■ **What the task requires**
The range to repeat runs from the line with "yellow cactus [141,327,185,388]" to the last line below, both ends included; give it exactly and without pictures.
--- Records supplied ---
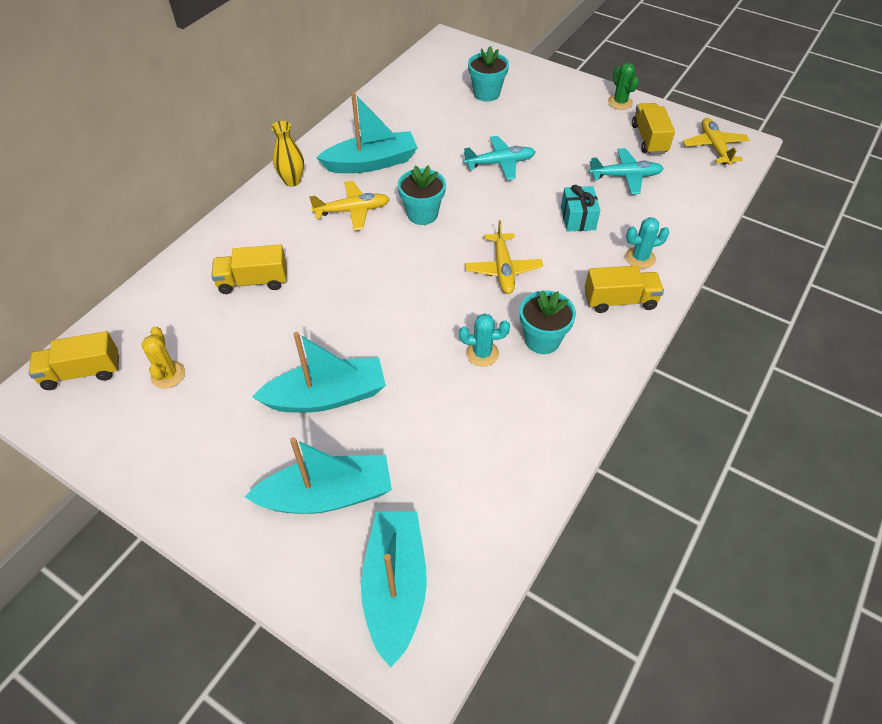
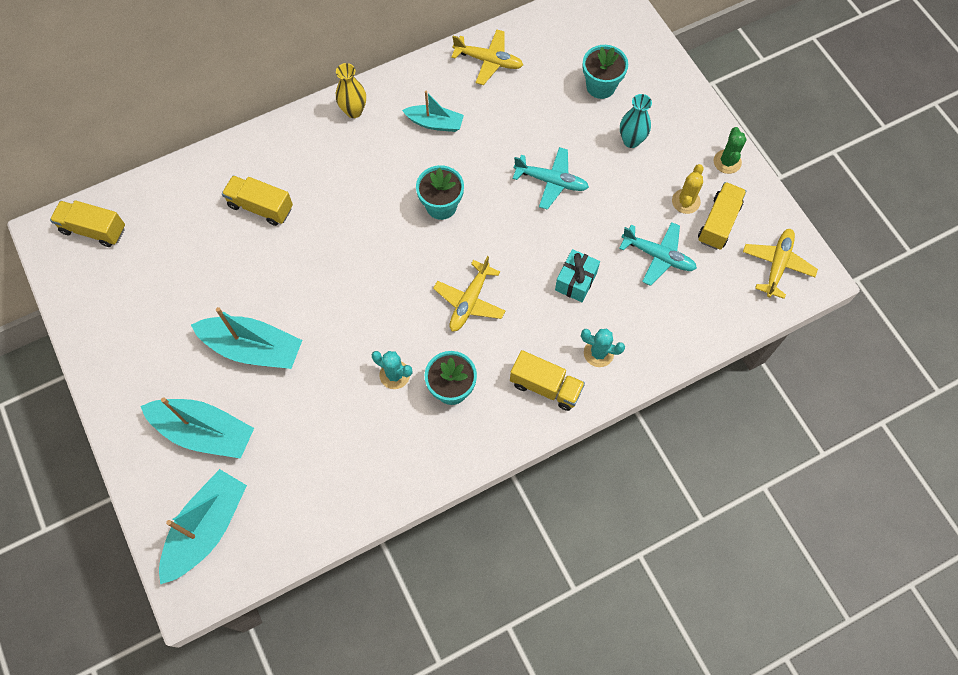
camera: 30 degrees right, 15 degrees up
yellow cactus [141,327,185,388] -> yellow cactus moved to [672,164,704,214]
yellow plane [309,181,389,231] -> yellow plane moved to [451,29,523,85]
turquoise boat [316,92,418,173] -> turquoise boat [402,91,464,132], size x0.60
none -> turquoise vase [620,94,652,148]

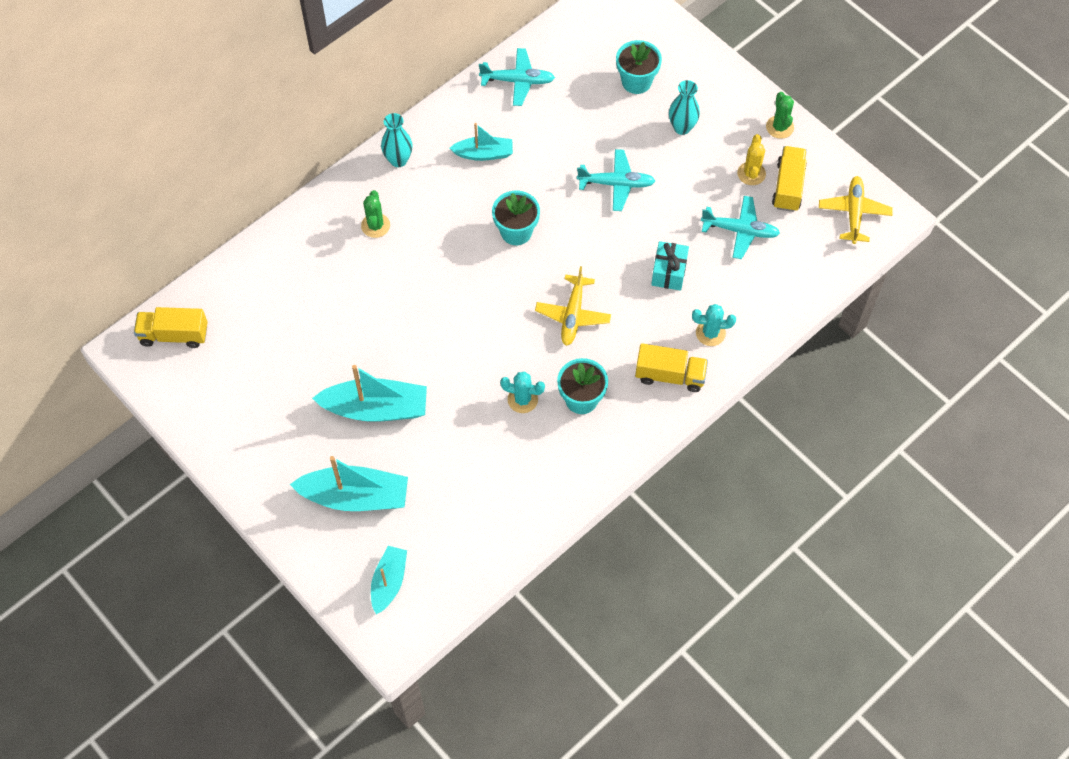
camera: 15 degrees left, 5 degrees down
turquoise boat [159,469,247,584] -> turquoise boat [371,546,407,615], size x0.60
yellow truck [222,175,293,226] -> none
yellow vase [336,63,366,118] -> turquoise vase [381,113,413,167]
yellow plane [451,29,523,85] -> turquoise plane [479,48,555,106]
none -> green cactus [361,190,390,238]

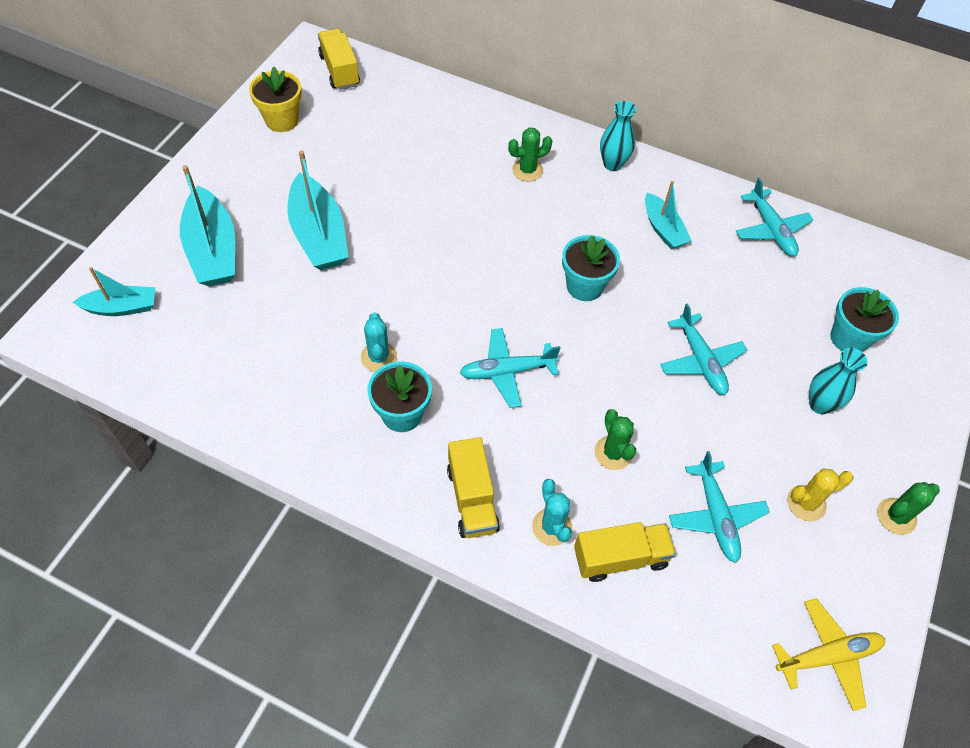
camera: 65 degrees right, 5 degrees down
yellow plane [535,266,611,346] -> turquoise plane [460,328,560,408]
turquoise gift [651,241,689,291] -> green cactus [594,409,636,470]
yellow truck [772,146,807,212] -> yellow truck moved to [574,522,676,582]
none -> yellow flower pot [249,67,302,132]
---
■ **Task result**
yellow cactus [141,327,185,388] -> yellow cactus moved to [672,164,704,214]
yellow plane [309,181,389,231] -> yellow plane moved to [451,29,523,85]
turquoise boat [316,92,418,173] -> turquoise boat [402,91,464,132], size x0.60
none -> turquoise vase [620,94,652,148]

camera: 15 degrees left, 5 degrees down
turquoise boat [159,469,247,584] -> turquoise boat [371,546,407,615], size x0.60
yellow truck [222,175,293,226] -> none
yellow vase [336,63,366,118] -> turquoise vase [381,113,413,167]
yellow plane [451,29,523,85] -> turquoise plane [479,48,555,106]
none -> green cactus [361,190,390,238]

camera: 65 degrees right, 5 degrees down
yellow plane [535,266,611,346] -> turquoise plane [460,328,560,408]
turquoise gift [651,241,689,291] -> green cactus [594,409,636,470]
yellow truck [772,146,807,212] -> yellow truck moved to [574,522,676,582]
none -> yellow flower pot [249,67,302,132]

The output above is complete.